*** Opening of Supplied entries ***

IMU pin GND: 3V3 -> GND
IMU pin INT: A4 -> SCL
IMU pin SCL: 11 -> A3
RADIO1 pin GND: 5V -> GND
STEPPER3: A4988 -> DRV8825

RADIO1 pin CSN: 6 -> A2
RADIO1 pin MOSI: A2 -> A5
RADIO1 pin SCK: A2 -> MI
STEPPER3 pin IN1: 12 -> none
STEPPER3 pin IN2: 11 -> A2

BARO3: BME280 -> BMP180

*** Close of Supplied entries ***

## Required action
Print out the records exactly as they were entered.

## Response box
IMU pin GND: 3V3 -> GND
IMU pin INT: A4 -> SCL
IMU pin SCL: 11 -> A3
RADIO1 pin GND: 5V -> GND
STEPPER3: A4988 -> DRV8825

RADIO1 pin CSN: 6 -> A2
RADIO1 pin MOSI: A2 -> A5
RADIO1 pin SCK: A2 -> MI
STEPPER3 pin IN1: 12 -> none
STEPPER3 pin IN2: 11 -> A2

BARO3: BME280 -> BMP180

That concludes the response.